### HOW TO COMPLETE THIS TASK
The result should be every line in the material below containing the string "blue".

### INPUT DATA
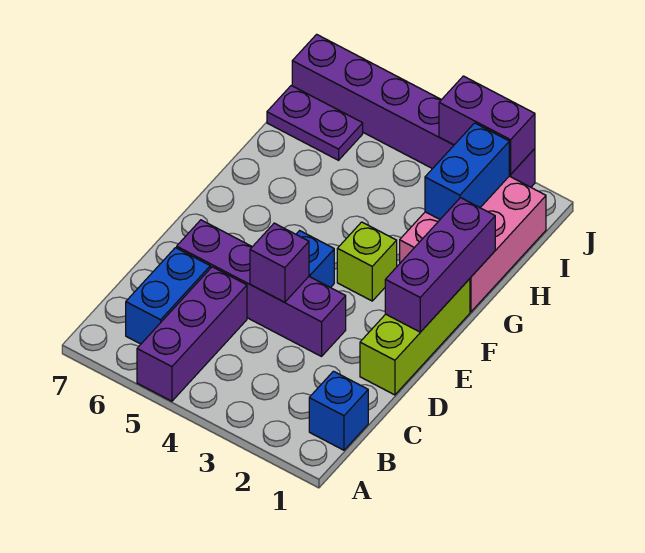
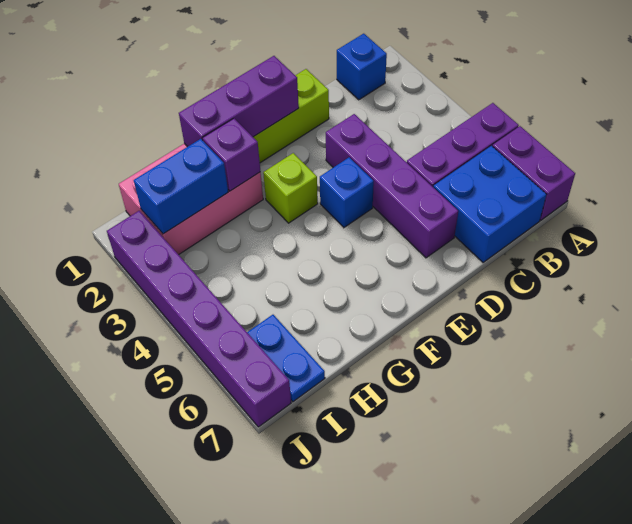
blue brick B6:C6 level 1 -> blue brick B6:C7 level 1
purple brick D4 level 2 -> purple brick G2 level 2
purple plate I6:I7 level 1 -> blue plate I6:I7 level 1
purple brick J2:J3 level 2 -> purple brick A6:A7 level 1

### FINAL ANSWER
blue brick B6:C6 level 1 -> blue brick B6:C7 level 1
purple plate I6:I7 level 1 -> blue plate I6:I7 level 1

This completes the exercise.